### INSTRUCTIONS FOR THE TASK
Would you repeat the data below exactly, taking out the images?

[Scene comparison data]

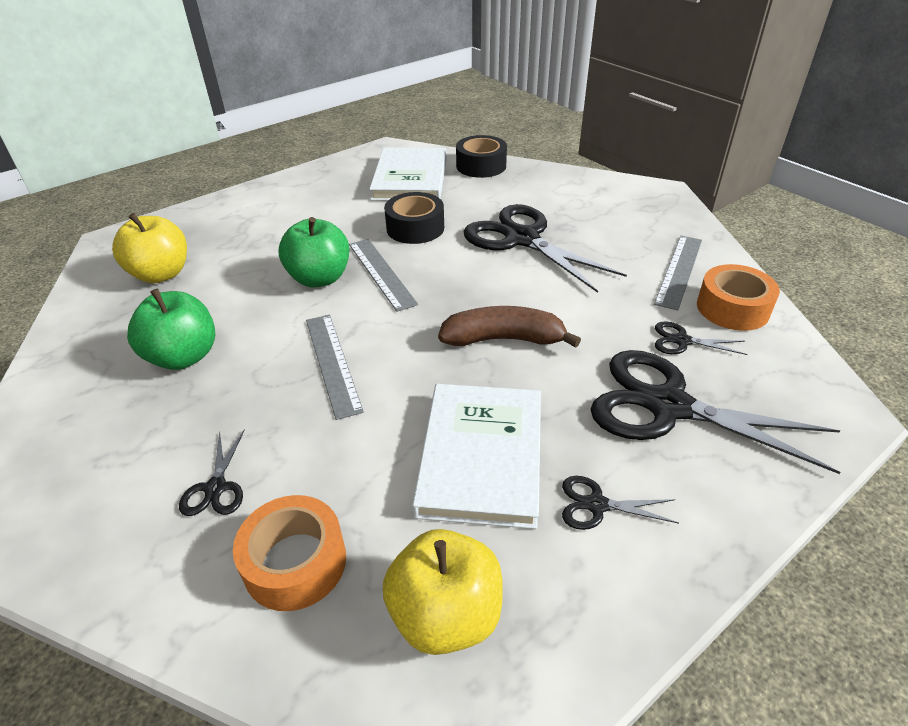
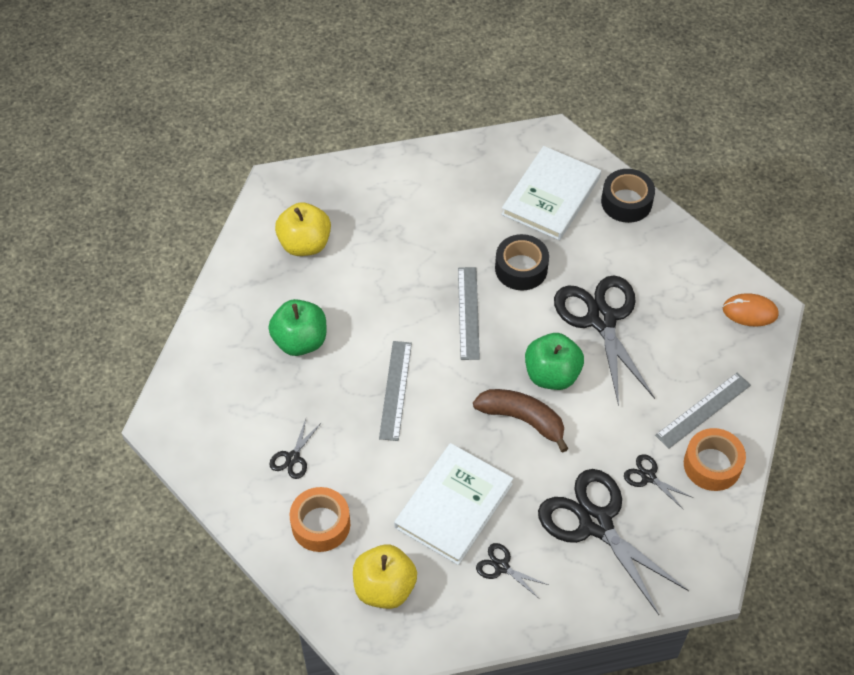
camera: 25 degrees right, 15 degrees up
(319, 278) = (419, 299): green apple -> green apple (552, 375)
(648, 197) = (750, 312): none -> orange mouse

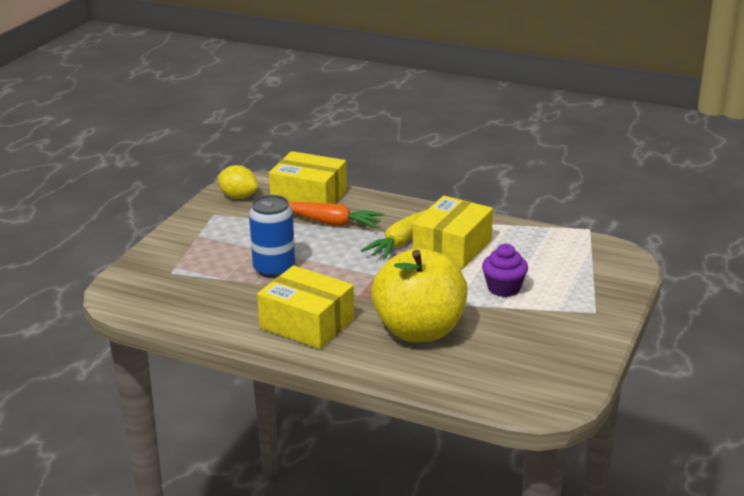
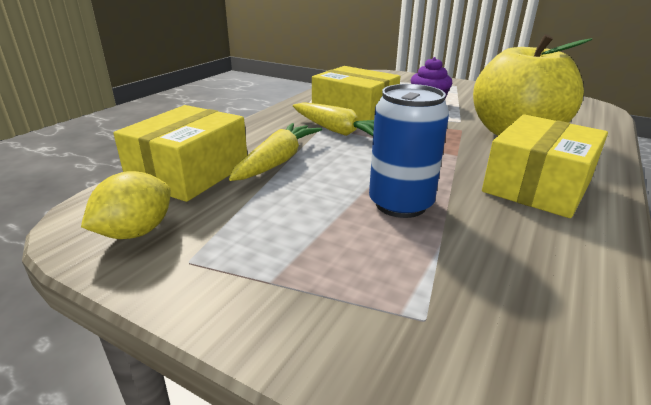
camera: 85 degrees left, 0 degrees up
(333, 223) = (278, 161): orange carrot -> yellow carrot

### TASK RESULT
camera: 25 degrees right, 15 degrees up
(319, 278) = (419, 299): green apple -> green apple (552, 375)
(648, 197) = (750, 312): none -> orange mouse

camera: 85 degrees left, 0 degrees up
(333, 223) = (278, 161): orange carrot -> yellow carrot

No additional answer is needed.